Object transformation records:
-- Opening Marker --
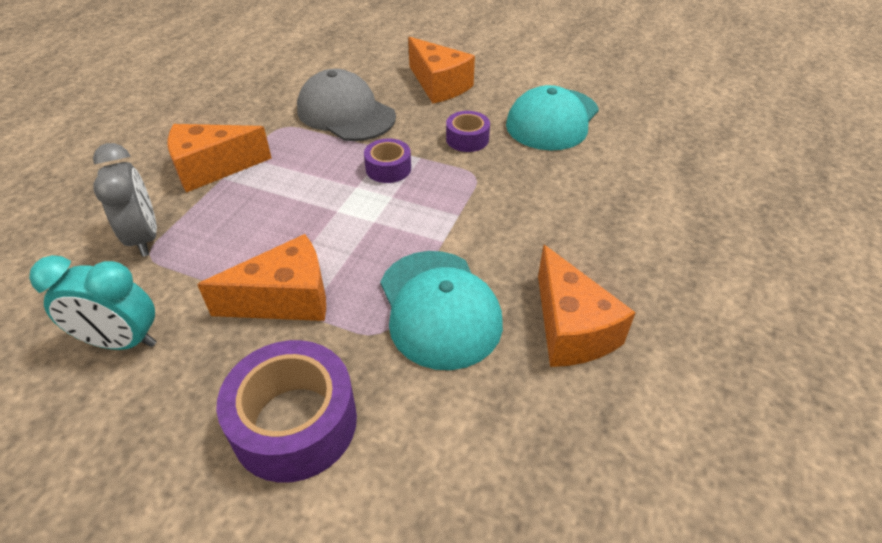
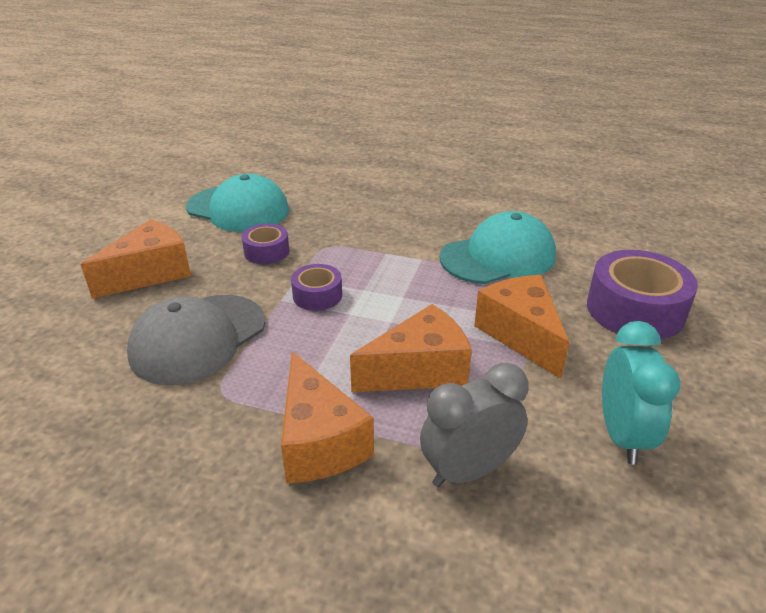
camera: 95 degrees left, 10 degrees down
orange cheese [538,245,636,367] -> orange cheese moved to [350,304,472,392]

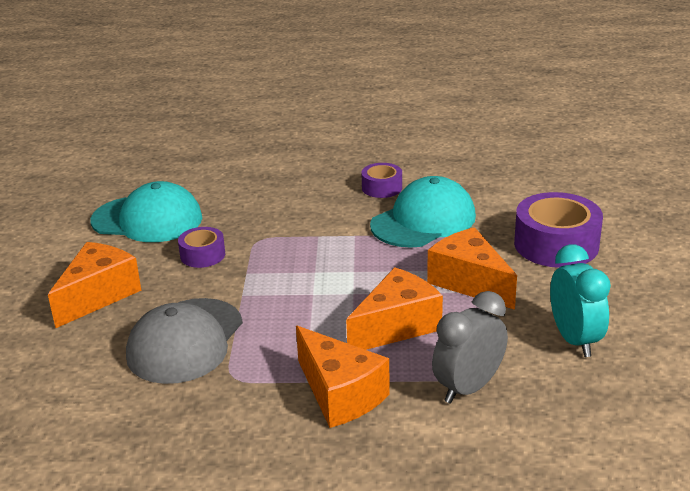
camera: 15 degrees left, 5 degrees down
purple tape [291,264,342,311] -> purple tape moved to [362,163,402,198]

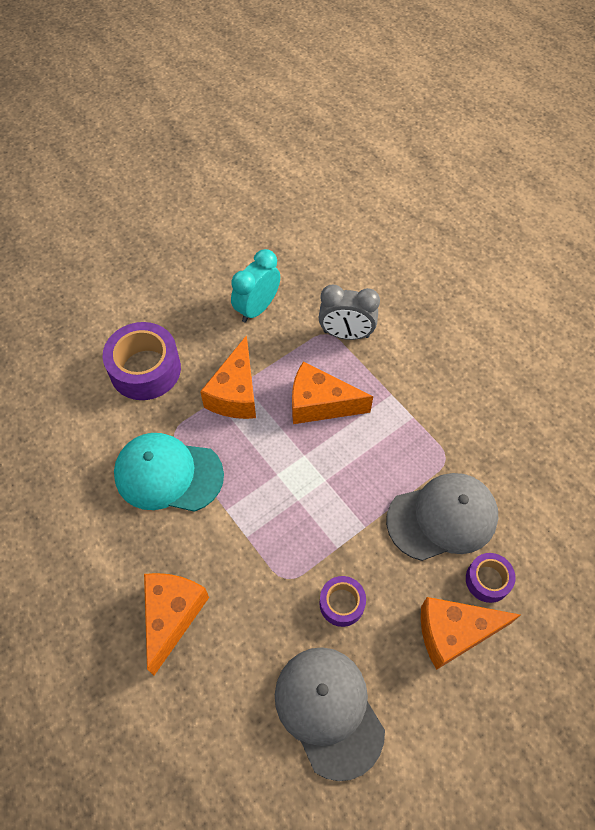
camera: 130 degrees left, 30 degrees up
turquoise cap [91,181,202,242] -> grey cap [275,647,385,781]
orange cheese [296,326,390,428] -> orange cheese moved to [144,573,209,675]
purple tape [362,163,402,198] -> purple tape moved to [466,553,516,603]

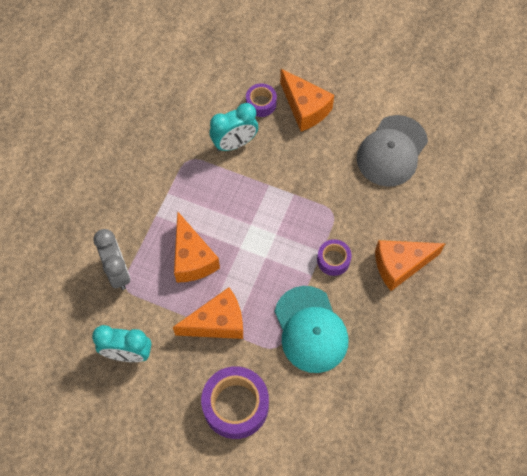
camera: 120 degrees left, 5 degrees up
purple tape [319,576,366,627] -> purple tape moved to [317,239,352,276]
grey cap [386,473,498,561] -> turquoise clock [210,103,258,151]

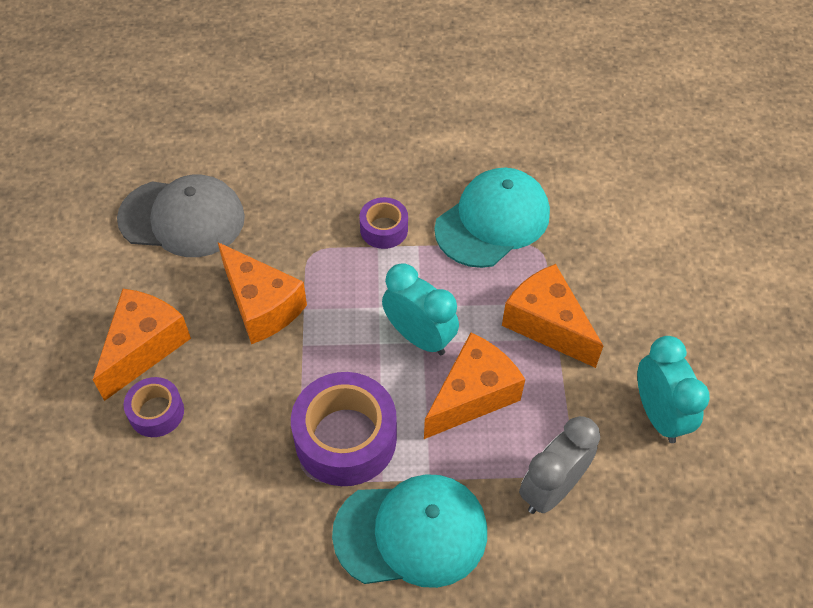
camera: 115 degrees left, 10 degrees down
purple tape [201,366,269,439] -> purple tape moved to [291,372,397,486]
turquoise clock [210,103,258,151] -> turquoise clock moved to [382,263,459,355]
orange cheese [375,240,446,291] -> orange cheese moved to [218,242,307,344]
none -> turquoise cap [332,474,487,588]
-- Closing Marker --
[Work task]: A word-for-word copy of the records is required. Leave out every picture.

[Response area]:
camera: 95 degrees left, 10 degrees down
orange cheese [538,245,636,367] -> orange cheese moved to [350,304,472,392]

camera: 15 degrees left, 5 degrees down
purple tape [291,264,342,311] -> purple tape moved to [362,163,402,198]

camera: 130 degrees left, 30 degrees up
turquoise cap [91,181,202,242] -> grey cap [275,647,385,781]
orange cheese [296,326,390,428] -> orange cheese moved to [144,573,209,675]
purple tape [362,163,402,198] -> purple tape moved to [466,553,516,603]

camera: 120 degrees left, 5 degrees up
purple tape [319,576,366,627] -> purple tape moved to [317,239,352,276]
grey cap [386,473,498,561] -> turquoise clock [210,103,258,151]

camera: 115 degrees left, 10 degrees down
purple tape [201,366,269,439] -> purple tape moved to [291,372,397,486]
turquoise clock [210,103,258,151] -> turquoise clock moved to [382,263,459,355]
orange cheese [375,240,446,291] -> orange cheese moved to [218,242,307,344]
none -> turquoise cap [332,474,487,588]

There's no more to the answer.